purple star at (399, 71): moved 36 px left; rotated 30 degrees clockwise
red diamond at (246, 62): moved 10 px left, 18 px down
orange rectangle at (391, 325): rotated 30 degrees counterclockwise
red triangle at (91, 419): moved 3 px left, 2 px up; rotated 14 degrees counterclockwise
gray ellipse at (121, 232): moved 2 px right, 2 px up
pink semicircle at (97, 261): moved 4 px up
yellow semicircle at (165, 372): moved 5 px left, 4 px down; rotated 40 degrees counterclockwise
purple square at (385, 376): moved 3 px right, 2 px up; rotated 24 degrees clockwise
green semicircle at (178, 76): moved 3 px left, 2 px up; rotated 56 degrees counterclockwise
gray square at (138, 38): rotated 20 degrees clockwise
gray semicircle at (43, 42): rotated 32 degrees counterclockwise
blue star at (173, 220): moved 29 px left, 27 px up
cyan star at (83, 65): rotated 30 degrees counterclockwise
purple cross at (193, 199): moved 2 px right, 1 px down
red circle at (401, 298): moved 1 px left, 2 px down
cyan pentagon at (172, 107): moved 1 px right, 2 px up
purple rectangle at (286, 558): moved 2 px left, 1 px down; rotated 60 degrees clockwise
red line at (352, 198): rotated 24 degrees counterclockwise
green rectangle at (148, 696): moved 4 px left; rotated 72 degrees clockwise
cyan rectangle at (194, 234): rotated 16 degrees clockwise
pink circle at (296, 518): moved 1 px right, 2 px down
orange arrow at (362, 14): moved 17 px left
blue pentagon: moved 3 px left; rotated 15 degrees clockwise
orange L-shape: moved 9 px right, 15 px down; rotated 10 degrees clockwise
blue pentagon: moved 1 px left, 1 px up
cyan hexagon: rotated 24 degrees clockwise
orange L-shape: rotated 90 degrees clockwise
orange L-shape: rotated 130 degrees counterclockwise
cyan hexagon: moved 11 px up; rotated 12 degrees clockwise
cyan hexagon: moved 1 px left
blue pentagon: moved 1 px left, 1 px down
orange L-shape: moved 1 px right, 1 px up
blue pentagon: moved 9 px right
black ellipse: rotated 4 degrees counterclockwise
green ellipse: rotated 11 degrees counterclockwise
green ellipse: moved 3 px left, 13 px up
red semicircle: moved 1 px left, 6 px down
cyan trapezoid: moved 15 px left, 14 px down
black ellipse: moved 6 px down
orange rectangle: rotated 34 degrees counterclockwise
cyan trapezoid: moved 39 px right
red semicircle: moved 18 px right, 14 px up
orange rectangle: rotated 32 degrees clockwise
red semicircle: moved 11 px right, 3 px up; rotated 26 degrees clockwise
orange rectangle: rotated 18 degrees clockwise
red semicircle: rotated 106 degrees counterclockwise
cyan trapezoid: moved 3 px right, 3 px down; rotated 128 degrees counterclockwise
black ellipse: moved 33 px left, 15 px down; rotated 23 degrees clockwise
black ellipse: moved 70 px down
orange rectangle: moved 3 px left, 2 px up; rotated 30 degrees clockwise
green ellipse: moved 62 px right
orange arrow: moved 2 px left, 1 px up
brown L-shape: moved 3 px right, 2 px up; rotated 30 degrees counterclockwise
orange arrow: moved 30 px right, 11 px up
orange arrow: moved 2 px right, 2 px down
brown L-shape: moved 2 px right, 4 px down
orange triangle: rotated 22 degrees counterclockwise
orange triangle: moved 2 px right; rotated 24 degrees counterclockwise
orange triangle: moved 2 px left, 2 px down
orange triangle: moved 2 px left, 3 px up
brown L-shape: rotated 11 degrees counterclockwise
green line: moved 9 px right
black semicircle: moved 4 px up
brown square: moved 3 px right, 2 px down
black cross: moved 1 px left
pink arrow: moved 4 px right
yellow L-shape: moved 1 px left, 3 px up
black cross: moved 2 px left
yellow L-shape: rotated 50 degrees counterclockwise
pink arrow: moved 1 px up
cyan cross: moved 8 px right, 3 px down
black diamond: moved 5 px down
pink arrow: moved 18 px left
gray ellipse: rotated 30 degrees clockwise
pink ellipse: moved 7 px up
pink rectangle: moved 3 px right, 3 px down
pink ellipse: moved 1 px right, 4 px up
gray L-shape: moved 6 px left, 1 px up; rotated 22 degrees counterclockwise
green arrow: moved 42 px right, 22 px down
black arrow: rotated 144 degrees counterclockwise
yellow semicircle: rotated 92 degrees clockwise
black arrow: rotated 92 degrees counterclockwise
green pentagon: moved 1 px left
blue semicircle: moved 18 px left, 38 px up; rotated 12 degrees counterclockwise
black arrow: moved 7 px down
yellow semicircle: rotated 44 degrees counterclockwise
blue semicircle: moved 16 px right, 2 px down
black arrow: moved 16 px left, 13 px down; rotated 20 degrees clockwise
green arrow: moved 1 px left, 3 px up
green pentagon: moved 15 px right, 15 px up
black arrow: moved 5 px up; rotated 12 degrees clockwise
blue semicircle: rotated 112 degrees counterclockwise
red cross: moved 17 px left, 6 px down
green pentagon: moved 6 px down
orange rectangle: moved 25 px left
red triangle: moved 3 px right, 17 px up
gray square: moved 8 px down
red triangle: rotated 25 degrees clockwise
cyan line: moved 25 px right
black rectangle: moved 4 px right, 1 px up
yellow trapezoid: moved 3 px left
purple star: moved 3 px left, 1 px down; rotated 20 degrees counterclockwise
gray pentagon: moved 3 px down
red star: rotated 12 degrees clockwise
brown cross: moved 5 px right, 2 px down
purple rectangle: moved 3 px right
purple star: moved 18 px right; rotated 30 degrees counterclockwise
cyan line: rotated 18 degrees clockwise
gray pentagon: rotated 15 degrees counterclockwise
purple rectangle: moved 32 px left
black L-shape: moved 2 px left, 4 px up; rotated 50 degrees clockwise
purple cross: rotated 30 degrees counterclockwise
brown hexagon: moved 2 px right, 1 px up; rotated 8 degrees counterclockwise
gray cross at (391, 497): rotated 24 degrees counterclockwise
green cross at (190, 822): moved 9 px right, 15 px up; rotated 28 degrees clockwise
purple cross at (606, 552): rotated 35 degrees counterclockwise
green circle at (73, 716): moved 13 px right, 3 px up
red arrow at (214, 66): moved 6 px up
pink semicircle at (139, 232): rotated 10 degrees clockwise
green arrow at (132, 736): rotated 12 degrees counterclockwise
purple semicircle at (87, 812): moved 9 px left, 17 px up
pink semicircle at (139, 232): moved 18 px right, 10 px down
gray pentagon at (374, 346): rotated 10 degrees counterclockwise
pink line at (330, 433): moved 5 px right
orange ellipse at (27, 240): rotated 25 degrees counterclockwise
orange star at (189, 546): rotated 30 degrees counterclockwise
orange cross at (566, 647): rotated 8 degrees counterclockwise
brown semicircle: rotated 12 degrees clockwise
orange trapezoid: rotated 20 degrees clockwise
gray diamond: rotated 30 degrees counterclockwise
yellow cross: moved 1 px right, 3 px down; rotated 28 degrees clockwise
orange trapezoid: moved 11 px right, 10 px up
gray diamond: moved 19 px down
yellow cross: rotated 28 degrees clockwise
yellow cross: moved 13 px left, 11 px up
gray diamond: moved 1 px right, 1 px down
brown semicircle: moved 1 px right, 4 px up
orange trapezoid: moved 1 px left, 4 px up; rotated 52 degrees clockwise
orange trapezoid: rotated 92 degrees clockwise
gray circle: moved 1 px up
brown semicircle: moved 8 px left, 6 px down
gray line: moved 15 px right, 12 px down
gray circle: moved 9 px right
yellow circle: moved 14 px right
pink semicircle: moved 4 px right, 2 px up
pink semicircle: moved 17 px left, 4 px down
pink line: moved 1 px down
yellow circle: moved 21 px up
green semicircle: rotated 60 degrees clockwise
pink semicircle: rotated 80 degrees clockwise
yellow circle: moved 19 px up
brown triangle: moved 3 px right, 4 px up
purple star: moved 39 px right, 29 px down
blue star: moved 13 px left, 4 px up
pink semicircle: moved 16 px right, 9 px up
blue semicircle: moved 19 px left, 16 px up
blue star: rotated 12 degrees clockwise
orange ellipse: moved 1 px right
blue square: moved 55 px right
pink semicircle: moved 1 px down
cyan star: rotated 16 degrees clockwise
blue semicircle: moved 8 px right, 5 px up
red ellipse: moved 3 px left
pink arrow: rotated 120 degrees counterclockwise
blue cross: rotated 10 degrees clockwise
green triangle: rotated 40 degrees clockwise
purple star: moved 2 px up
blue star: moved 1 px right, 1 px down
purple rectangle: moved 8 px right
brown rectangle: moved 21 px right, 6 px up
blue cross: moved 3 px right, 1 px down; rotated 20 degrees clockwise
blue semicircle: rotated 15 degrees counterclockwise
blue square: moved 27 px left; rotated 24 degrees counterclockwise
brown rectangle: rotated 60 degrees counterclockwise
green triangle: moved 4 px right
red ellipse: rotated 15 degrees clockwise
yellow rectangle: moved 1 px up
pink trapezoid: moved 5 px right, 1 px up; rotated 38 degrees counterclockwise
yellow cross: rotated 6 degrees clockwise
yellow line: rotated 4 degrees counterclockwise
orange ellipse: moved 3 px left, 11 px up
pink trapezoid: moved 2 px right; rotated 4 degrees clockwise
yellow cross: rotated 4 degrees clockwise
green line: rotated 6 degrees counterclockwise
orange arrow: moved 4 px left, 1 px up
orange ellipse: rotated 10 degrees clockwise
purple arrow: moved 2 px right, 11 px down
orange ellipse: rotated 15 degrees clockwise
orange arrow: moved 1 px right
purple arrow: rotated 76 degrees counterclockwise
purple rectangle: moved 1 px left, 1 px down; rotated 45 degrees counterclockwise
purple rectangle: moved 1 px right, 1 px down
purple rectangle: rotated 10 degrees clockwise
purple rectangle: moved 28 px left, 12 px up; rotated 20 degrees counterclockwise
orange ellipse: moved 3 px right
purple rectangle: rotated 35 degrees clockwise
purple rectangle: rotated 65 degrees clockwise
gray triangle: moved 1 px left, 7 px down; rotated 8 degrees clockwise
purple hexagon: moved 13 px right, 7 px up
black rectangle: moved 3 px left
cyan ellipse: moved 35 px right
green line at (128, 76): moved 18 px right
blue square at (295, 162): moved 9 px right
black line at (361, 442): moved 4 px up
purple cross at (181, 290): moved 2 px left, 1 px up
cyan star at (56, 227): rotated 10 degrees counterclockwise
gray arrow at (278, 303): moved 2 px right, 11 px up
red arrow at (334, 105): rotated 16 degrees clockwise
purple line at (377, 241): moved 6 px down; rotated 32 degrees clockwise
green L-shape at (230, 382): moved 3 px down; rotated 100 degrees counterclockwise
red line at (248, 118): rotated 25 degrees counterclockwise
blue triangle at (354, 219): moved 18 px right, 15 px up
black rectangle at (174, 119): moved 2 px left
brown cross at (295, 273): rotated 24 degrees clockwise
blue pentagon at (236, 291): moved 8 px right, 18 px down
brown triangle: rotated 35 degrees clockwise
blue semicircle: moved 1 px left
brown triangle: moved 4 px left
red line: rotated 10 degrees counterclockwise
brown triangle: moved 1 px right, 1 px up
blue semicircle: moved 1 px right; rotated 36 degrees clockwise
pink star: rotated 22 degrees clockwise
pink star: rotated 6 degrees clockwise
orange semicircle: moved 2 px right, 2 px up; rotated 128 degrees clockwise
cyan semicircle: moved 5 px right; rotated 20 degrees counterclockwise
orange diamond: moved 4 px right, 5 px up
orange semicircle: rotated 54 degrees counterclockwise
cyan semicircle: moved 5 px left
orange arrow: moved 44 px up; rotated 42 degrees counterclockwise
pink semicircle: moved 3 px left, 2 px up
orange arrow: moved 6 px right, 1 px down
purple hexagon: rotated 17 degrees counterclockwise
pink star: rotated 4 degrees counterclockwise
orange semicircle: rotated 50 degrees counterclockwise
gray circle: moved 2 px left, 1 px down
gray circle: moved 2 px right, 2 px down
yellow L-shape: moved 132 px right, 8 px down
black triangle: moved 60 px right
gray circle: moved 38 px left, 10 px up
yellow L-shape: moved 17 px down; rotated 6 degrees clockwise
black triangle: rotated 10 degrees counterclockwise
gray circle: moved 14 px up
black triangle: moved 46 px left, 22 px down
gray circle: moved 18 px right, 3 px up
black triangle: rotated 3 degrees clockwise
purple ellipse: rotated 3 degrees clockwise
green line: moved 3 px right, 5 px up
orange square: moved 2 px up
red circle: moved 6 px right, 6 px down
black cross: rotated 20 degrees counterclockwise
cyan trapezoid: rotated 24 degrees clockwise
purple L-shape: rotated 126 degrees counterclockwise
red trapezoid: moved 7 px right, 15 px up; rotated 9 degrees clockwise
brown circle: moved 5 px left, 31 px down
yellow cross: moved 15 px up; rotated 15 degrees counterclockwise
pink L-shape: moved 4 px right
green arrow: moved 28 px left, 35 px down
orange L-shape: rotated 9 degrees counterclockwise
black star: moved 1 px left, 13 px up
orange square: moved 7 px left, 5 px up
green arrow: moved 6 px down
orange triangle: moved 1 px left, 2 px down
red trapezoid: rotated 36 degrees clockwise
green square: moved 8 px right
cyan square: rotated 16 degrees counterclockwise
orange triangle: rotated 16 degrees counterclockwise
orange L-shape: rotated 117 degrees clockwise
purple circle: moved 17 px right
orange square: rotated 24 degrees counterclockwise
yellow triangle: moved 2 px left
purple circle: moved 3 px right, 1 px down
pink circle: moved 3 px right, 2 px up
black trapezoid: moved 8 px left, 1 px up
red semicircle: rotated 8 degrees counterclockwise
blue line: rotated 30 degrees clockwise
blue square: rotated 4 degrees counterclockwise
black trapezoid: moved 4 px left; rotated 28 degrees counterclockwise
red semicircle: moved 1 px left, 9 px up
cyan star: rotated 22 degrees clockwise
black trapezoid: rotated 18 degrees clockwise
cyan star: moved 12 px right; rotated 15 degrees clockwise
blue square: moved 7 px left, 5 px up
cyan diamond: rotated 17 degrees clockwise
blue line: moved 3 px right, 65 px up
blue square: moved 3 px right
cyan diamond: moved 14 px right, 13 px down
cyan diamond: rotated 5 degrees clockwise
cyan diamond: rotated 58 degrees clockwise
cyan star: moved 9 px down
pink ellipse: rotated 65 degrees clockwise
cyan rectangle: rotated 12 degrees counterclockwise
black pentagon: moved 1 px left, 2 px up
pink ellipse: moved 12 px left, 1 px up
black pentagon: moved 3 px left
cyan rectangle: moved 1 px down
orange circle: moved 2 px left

_ _ _ _ _ _ _

*Written task*. Extract the lines above from the first line through the line containing "red triangle at", inclusive, and reproduce each one without any alteration.

*Complete answer*.
purple star at (399, 71): moved 36 px left; rotated 30 degrees clockwise
red diamond at (246, 62): moved 10 px left, 18 px down
orange rectangle at (391, 325): rotated 30 degrees counterclockwise
red triangle at (91, 419): moved 3 px left, 2 px up; rotated 14 degrees counterclockwise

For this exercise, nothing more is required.